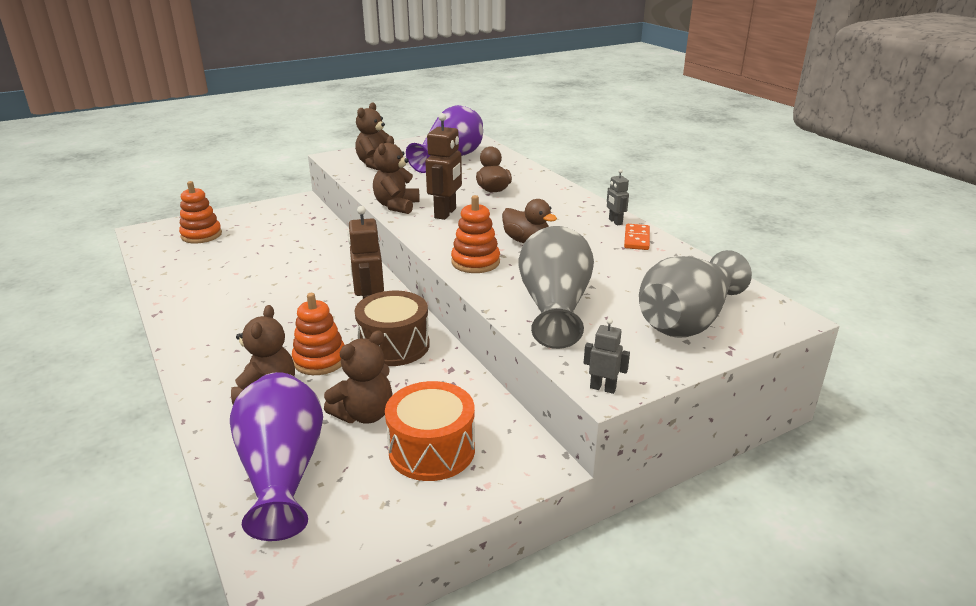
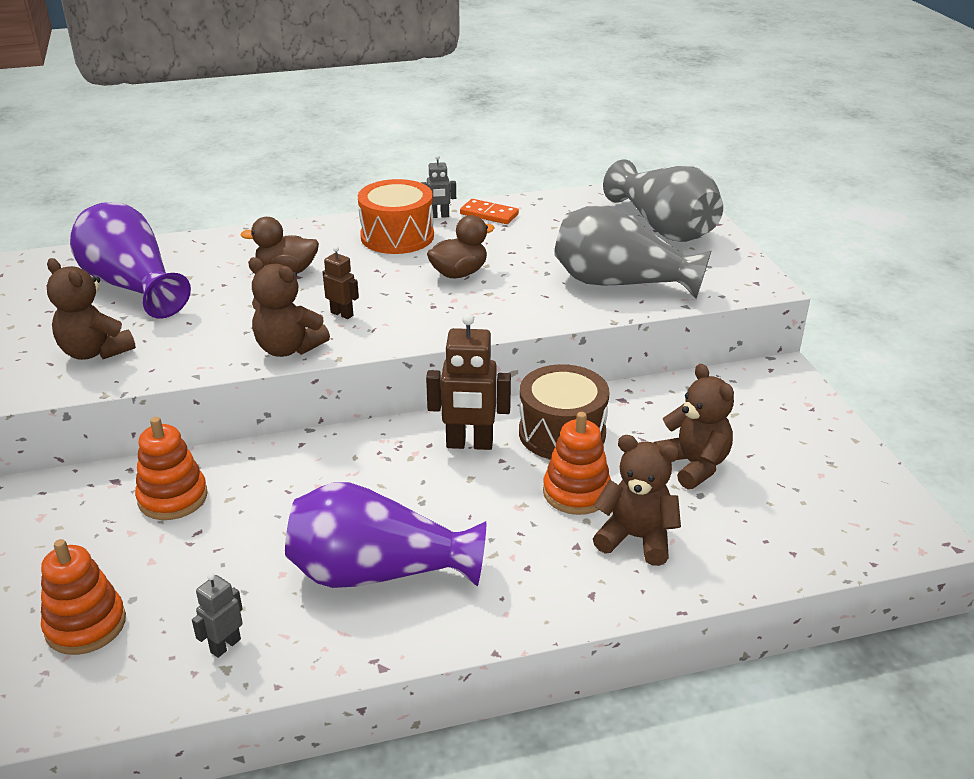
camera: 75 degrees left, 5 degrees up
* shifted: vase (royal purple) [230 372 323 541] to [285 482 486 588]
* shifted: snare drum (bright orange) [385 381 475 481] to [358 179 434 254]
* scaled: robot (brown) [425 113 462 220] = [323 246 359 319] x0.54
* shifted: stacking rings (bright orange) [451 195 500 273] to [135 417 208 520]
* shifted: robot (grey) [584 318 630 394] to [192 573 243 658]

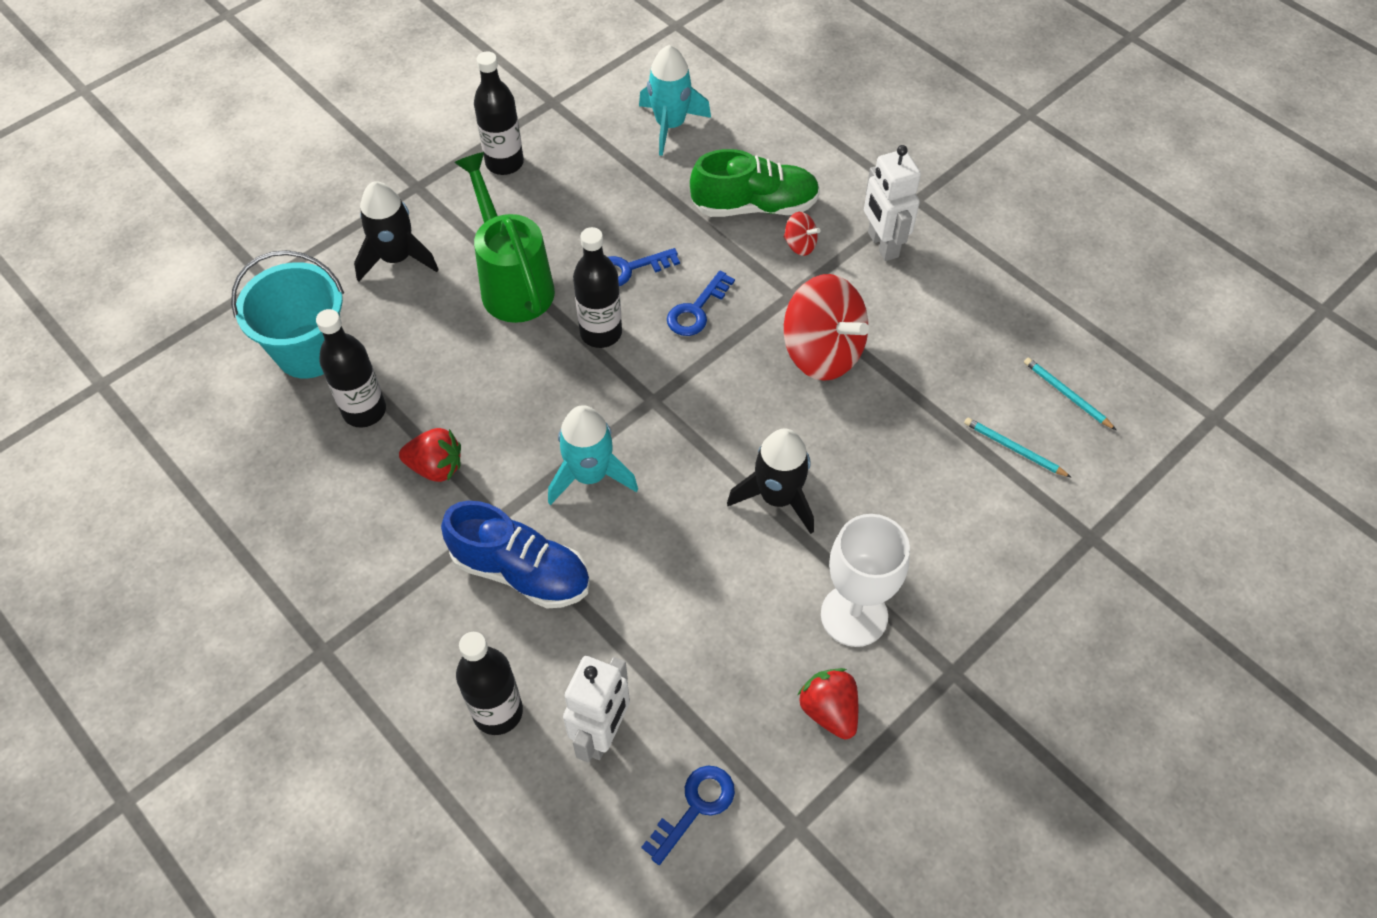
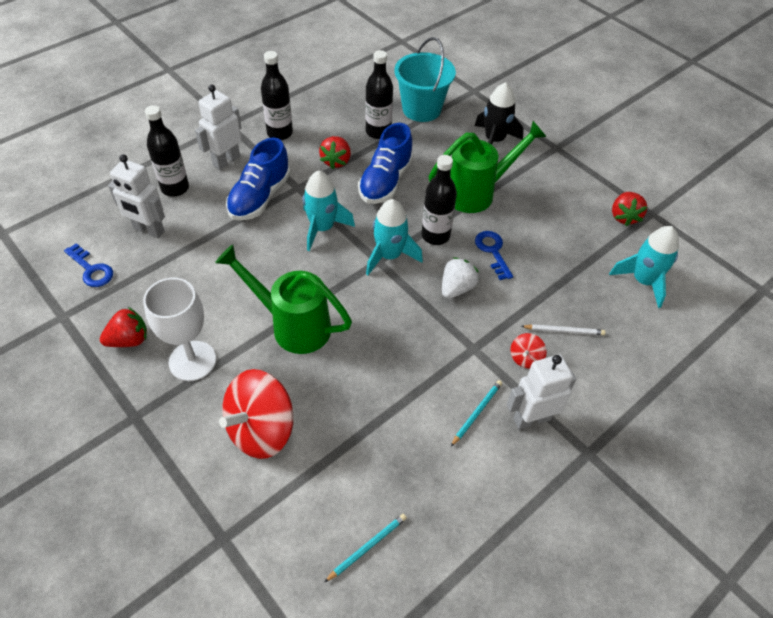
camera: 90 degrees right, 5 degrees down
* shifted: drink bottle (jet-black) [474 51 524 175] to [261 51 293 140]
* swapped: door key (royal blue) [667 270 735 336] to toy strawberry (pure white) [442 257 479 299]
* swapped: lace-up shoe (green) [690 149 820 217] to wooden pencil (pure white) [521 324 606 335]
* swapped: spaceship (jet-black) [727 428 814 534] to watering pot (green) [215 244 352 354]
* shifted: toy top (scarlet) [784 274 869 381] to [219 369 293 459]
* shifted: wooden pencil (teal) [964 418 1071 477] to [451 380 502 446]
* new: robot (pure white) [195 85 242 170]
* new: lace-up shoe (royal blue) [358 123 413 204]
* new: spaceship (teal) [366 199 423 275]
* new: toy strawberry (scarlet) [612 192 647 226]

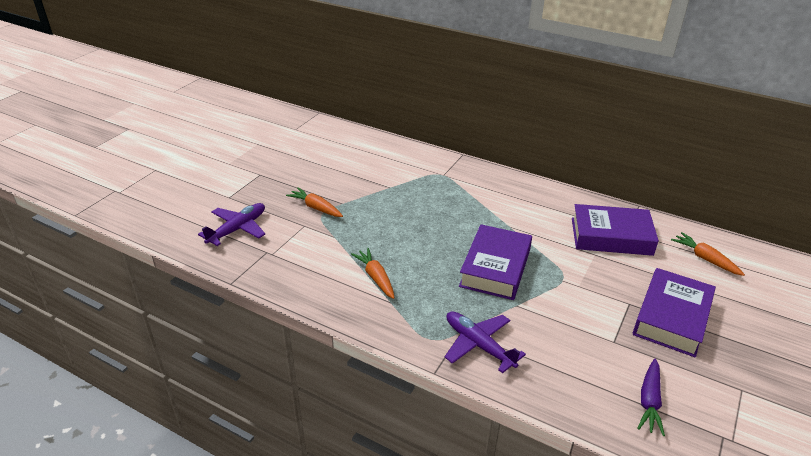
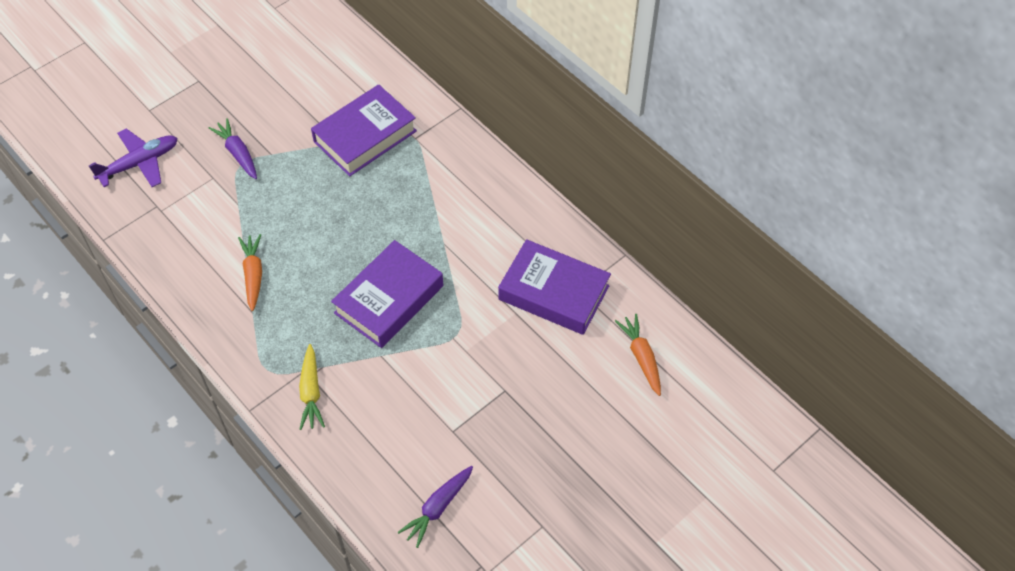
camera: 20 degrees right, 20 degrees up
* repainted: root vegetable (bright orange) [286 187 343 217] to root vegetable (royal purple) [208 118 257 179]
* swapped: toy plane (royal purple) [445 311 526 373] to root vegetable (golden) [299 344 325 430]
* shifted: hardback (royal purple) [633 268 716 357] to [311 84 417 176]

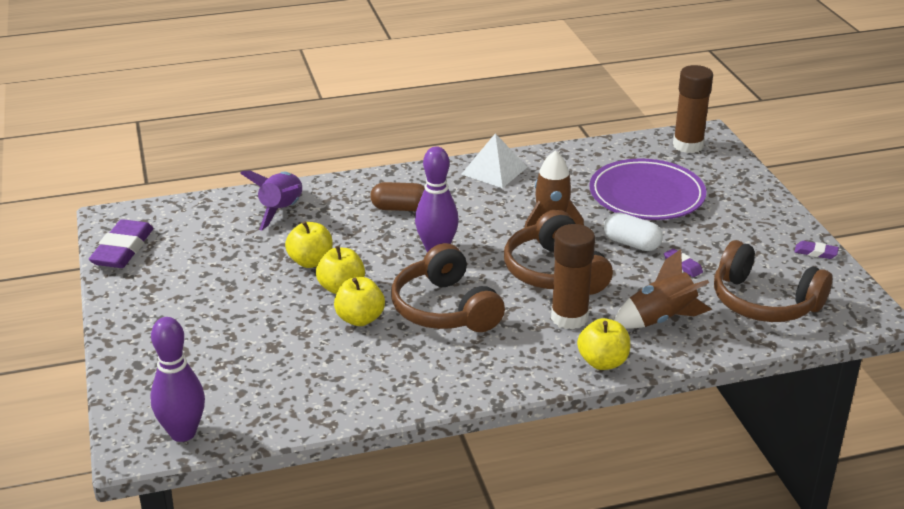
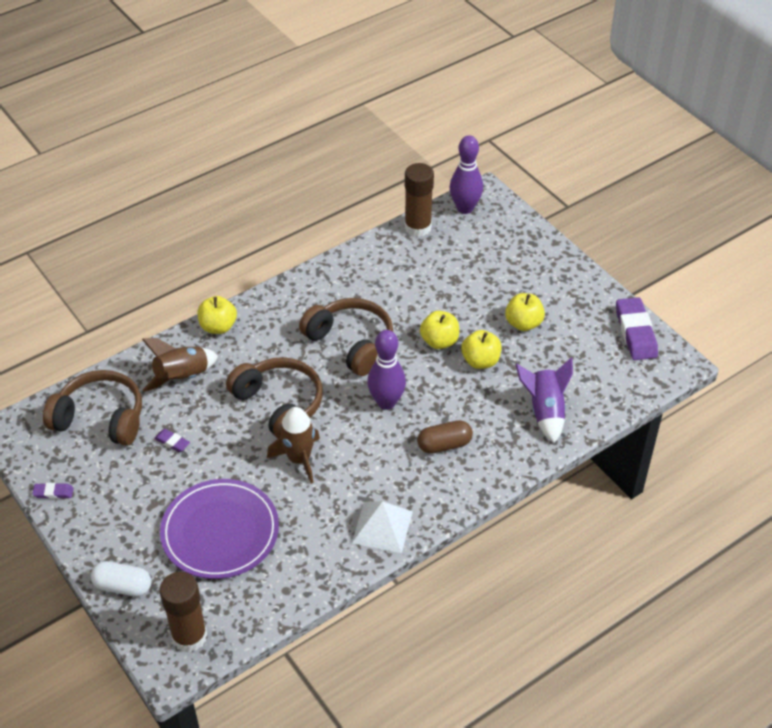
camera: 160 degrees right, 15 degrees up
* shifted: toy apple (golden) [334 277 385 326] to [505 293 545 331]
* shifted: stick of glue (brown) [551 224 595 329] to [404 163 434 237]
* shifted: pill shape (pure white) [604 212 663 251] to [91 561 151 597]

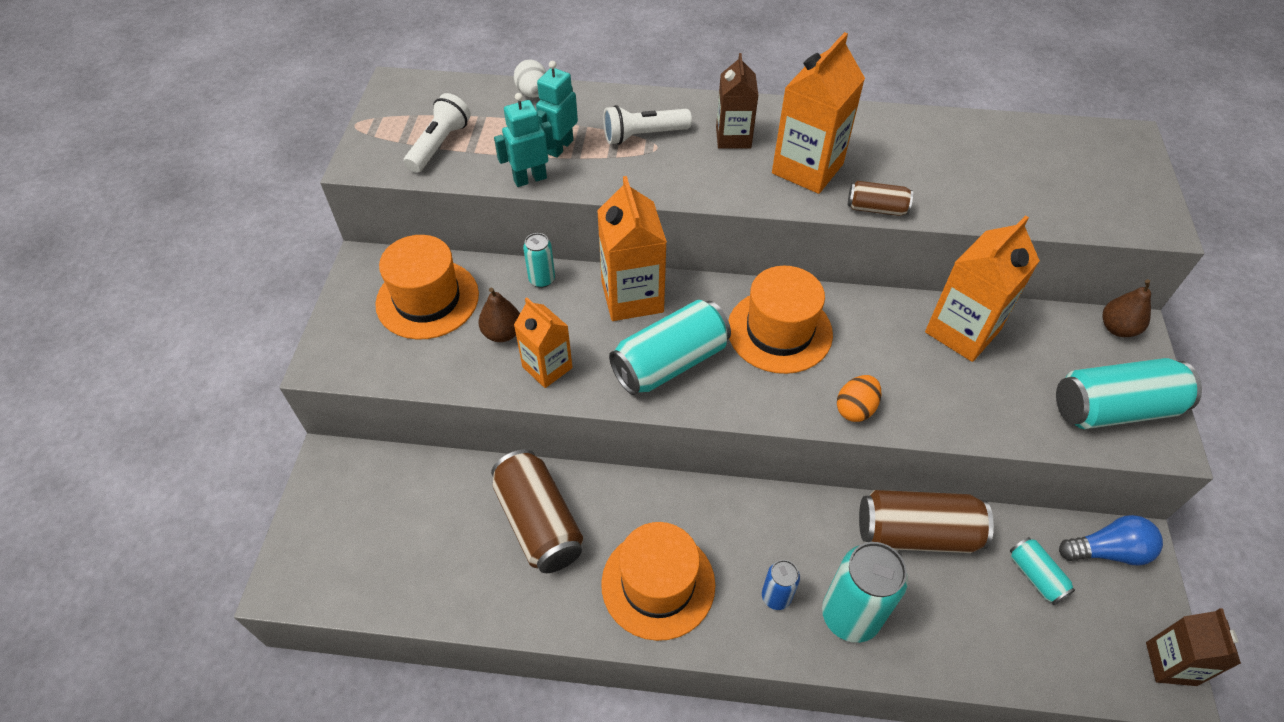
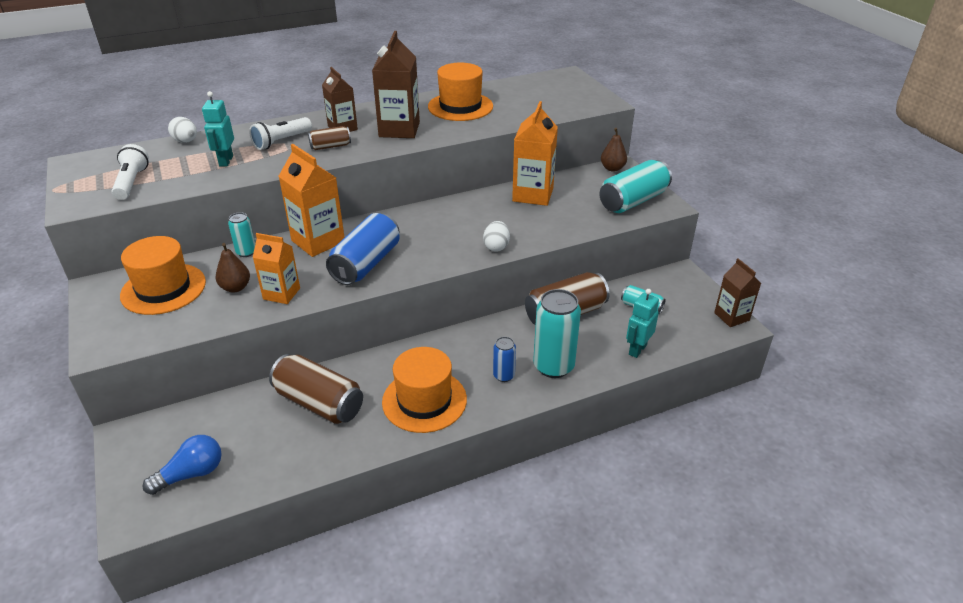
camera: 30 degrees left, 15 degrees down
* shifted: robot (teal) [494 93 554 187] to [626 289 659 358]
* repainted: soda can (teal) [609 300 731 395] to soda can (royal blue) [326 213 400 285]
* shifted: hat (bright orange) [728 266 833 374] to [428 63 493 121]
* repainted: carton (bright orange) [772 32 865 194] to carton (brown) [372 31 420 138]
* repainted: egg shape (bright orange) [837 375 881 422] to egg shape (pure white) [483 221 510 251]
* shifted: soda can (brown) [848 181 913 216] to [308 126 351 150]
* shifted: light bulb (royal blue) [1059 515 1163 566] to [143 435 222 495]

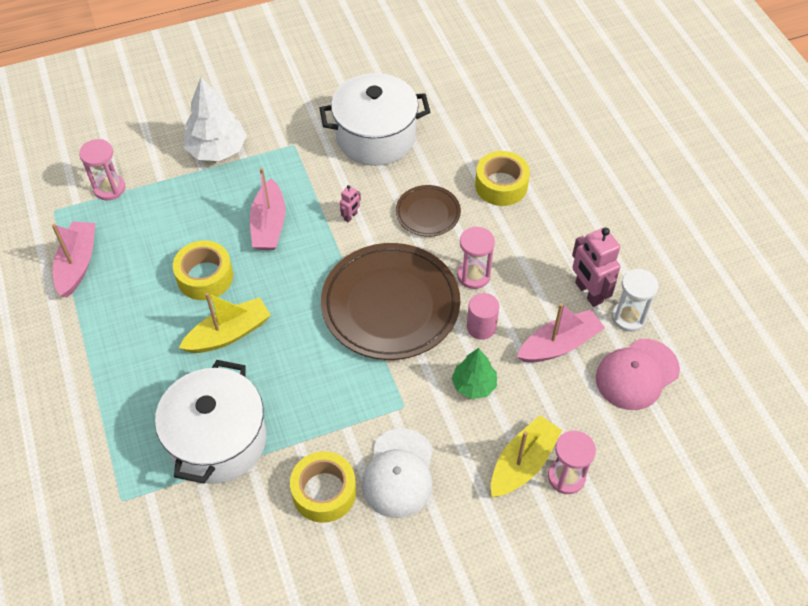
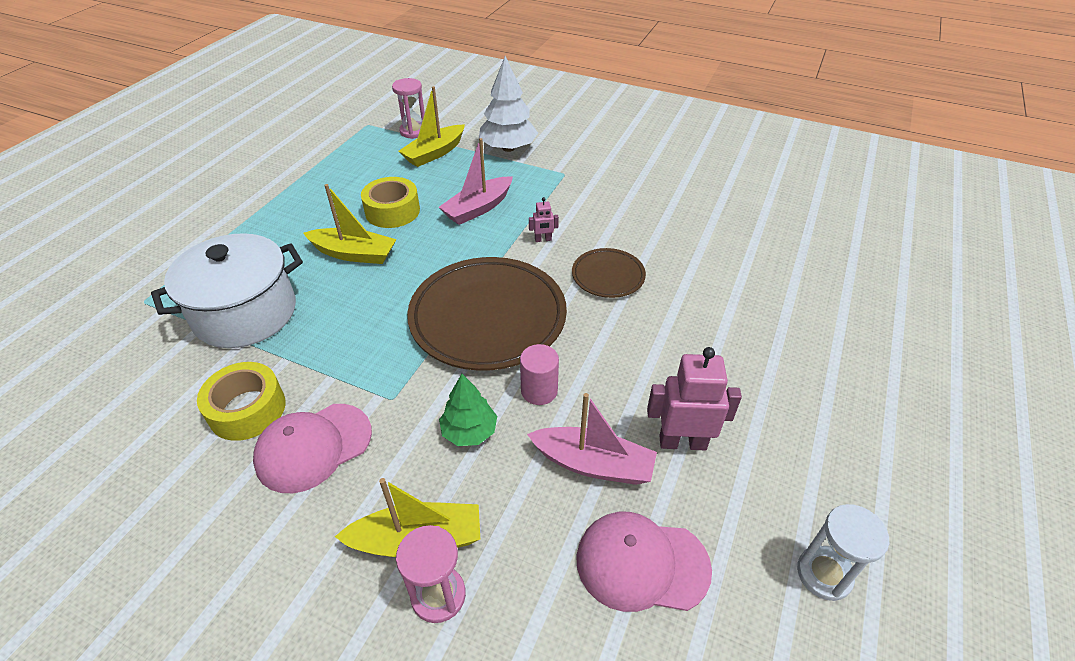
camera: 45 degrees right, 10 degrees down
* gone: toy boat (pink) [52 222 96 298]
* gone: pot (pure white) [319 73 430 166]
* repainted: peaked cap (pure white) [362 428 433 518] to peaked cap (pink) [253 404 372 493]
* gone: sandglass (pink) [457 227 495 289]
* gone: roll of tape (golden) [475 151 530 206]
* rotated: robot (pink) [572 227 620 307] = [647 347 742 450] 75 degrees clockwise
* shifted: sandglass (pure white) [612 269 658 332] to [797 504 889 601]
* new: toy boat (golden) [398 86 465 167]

**Assigned task:** Repeat each of the records exactly as written, except for the pictures, which are to be left out.

**Exercise answer:**
camera: 75 degrees left, 5 degrees up
* shifted: vase (royal purple) [230 372 323 541] to [285 482 486 588]
* shifted: snare drum (bright orange) [385 381 475 481] to [358 179 434 254]
* scaled: robot (brown) [425 113 462 220] = [323 246 359 319] x0.54
* shifted: stacking rings (bright orange) [451 195 500 273] to [135 417 208 520]
* shifted: robot (grey) [584 318 630 394] to [192 573 243 658]

camera: 90 degrees right, 5 degrees down
* shifted: drink bottle (jet-black) [474 51 524 175] to [261 51 293 140]
* swapped: door key (royal blue) [667 270 735 336] to toy strawberry (pure white) [442 257 479 299]
* swapped: lace-up shoe (green) [690 149 820 217] to wooden pencil (pure white) [521 324 606 335]
* swapped: spaceship (jet-black) [727 428 814 534] to watering pot (green) [215 244 352 354]
* shifted: toy top (scarlet) [784 274 869 381] to [219 369 293 459]
* shifted: wooden pencil (teal) [964 418 1071 477] to [451 380 502 446]
* new: robot (pure white) [195 85 242 170]
* new: lace-up shoe (royal blue) [358 123 413 204]
* new: spaceship (teal) [366 199 423 275]
* new: toy strawberry (scarlet) [612 192 647 226]

camera: 20 degrees right, 20 degrees up
* repainted: root vegetable (bright orange) [286 187 343 217] to root vegetable (royal purple) [208 118 257 179]
* swapped: toy plane (royal purple) [445 311 526 373] to root vegetable (golden) [299 344 325 430]
* shifted: hardback (royal purple) [633 268 716 357] to [311 84 417 176]

camera: 160 degrees right, 15 degrees up
* shifted: toy apple (golden) [334 277 385 326] to [505 293 545 331]
* shifted: stick of glue (brown) [551 224 595 329] to [404 163 434 237]
* shifted: pill shape (pure white) [604 212 663 251] to [91 561 151 597]

camera: 30 degrees left, 15 degrees down
* shifted: robot (teal) [494 93 554 187] to [626 289 659 358]
* repainted: soda can (teal) [609 300 731 395] to soda can (royal blue) [326 213 400 285]
* shifted: hat (bright orange) [728 266 833 374] to [428 63 493 121]
* repainted: carton (bright orange) [772 32 865 194] to carton (brown) [372 31 420 138]
* repainted: egg shape (bright orange) [837 375 881 422] to egg shape (pure white) [483 221 510 251]
* shifted: soda can (brown) [848 181 913 216] to [308 126 351 150]
* shifted: light bulb (royal blue) [1059 515 1163 566] to [143 435 222 495]

camera: 45 degrees right, 10 degrees down
* gone: toy boat (pink) [52 222 96 298]
* gone: pot (pure white) [319 73 430 166]
* repainted: peaked cap (pure white) [362 428 433 518] to peaked cap (pink) [253 404 372 493]
* gone: sandglass (pink) [457 227 495 289]
* gone: roll of tape (golden) [475 151 530 206]
* rotated: robot (pink) [572 227 620 307] = [647 347 742 450] 75 degrees clockwise
* shifted: sandglass (pure white) [612 269 658 332] to [797 504 889 601]
* new: toy boat (golden) [398 86 465 167]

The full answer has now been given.